### [TASK STATEMENT]
Copy out the lines below that hold the word "black".
-*-
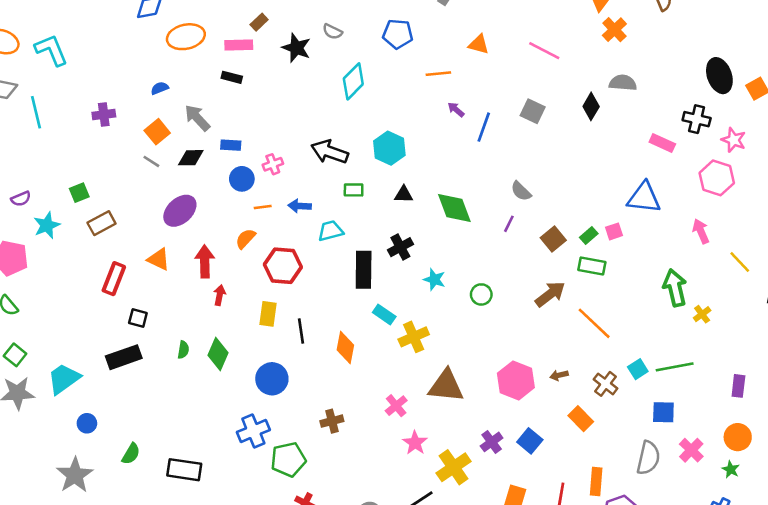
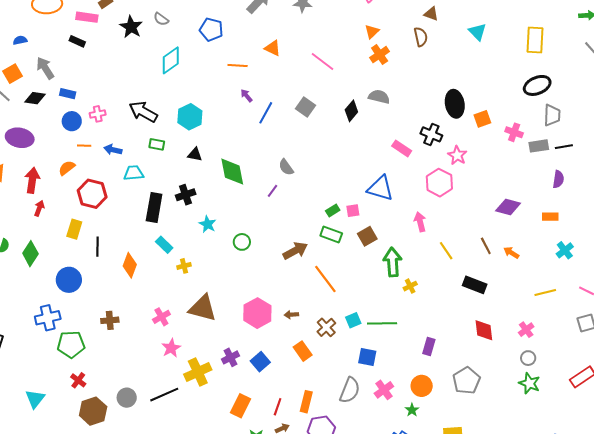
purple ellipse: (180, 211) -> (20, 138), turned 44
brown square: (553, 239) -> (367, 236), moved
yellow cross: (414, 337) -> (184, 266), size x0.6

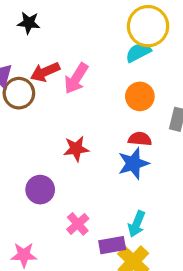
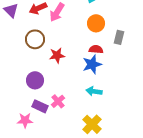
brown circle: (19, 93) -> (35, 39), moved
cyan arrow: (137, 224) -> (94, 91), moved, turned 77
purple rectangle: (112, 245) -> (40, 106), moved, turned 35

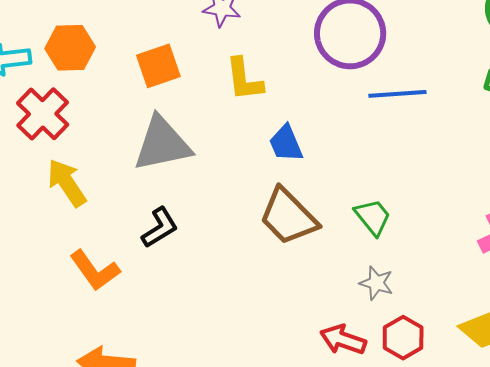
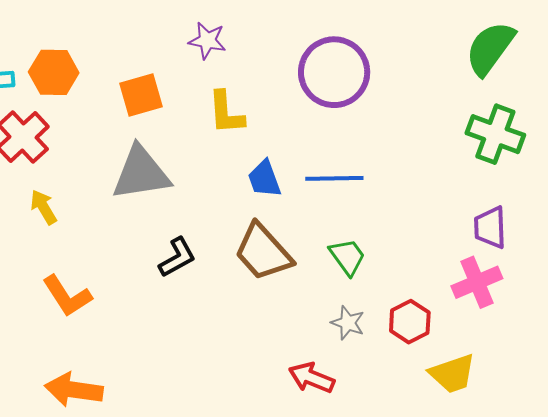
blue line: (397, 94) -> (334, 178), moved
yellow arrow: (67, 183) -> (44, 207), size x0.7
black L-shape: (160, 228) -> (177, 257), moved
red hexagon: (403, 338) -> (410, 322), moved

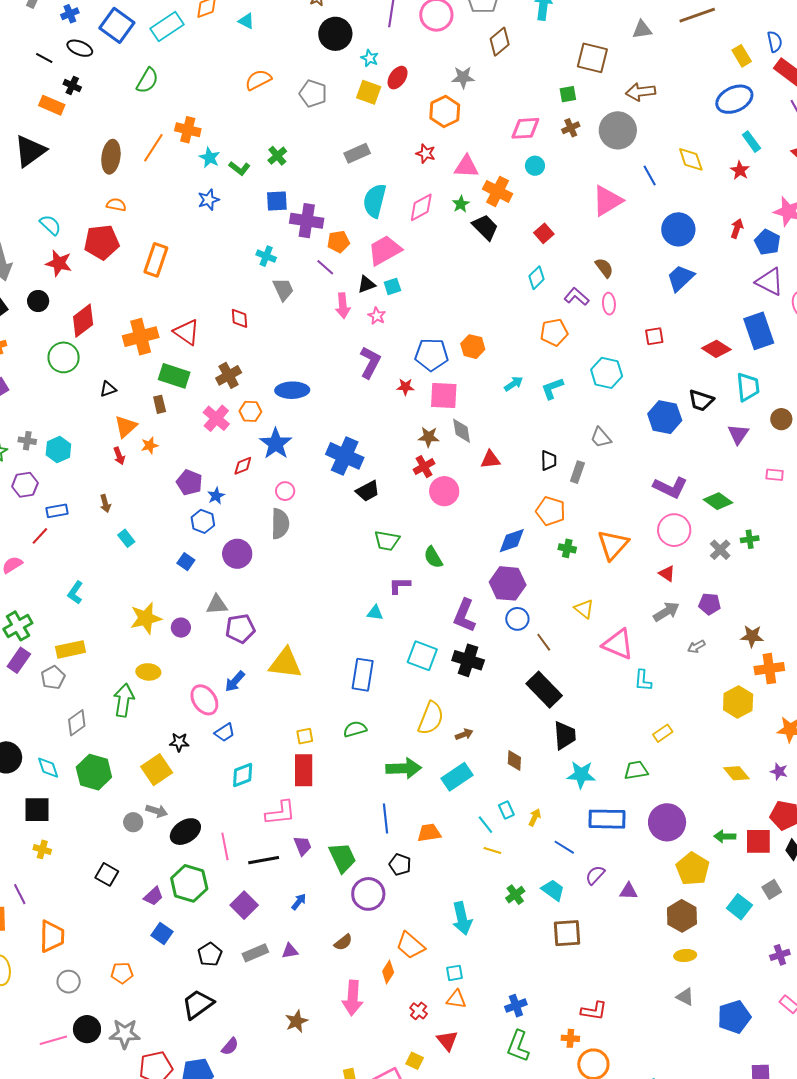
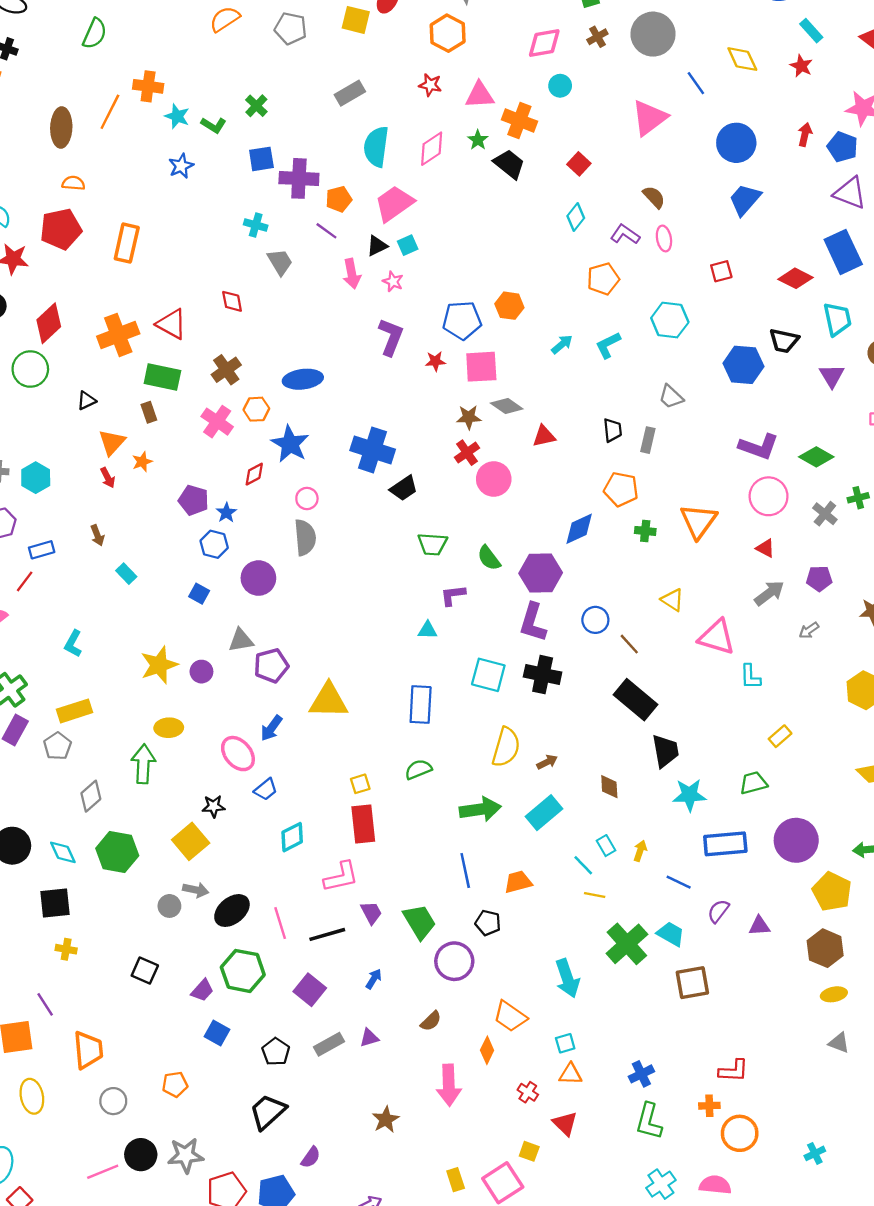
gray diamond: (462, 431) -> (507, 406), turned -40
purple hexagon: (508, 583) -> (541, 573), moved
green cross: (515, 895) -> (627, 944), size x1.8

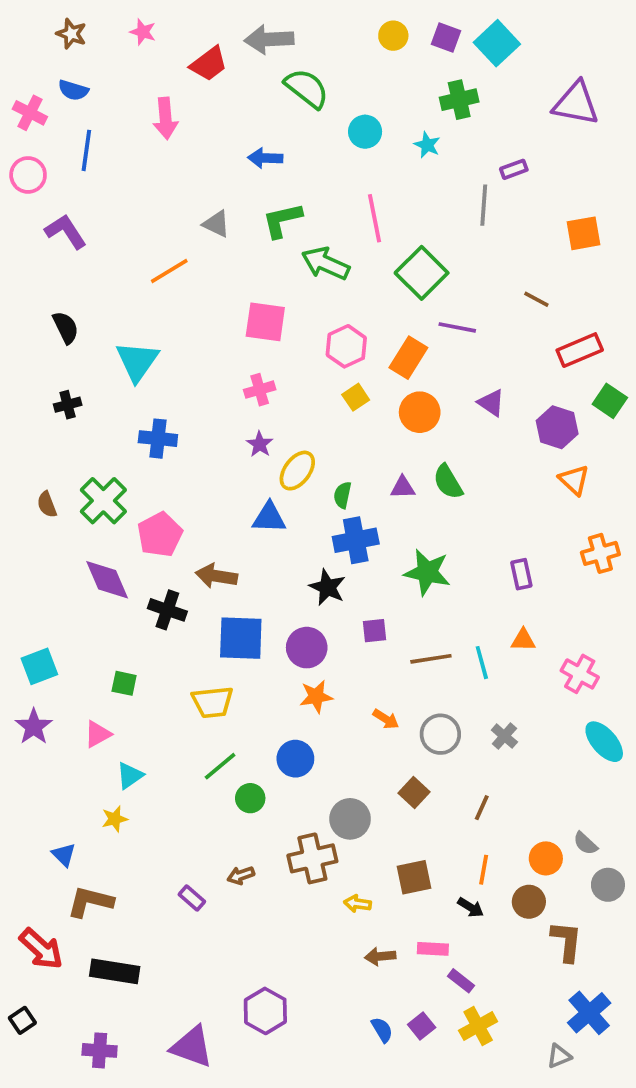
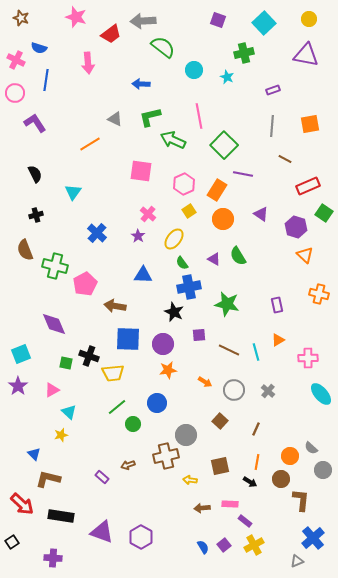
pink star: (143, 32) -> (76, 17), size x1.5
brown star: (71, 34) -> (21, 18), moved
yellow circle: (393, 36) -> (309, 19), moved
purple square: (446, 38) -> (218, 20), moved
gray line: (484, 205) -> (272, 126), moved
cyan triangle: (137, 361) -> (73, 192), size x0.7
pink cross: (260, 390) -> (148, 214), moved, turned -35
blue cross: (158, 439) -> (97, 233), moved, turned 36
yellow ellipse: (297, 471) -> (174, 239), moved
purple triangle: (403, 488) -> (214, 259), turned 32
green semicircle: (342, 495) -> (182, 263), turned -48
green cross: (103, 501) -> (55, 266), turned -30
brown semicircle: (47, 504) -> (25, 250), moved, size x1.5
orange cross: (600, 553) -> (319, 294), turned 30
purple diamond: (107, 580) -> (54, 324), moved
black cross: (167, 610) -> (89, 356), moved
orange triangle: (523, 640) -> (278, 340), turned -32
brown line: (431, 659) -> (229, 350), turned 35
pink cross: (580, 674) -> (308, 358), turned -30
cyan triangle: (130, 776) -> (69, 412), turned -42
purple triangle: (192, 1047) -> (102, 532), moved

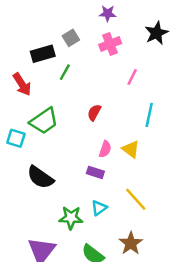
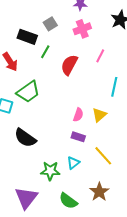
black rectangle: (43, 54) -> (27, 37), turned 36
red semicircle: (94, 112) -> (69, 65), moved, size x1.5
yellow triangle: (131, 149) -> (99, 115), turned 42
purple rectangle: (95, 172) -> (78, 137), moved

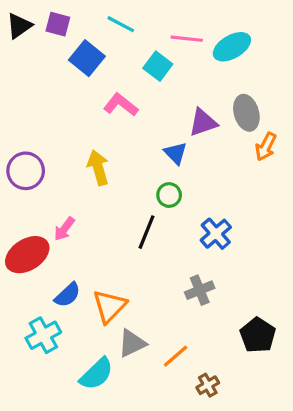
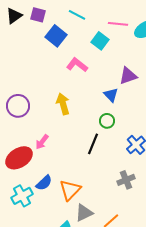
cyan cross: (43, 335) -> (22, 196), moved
-*-
### [WORKED SOLUTION]
black L-shape: (160, 228) -> (177, 257), moved
black cross: (167, 610) -> (89, 356), moved
black rectangle: (43, 54) -> (27, 37), turned 36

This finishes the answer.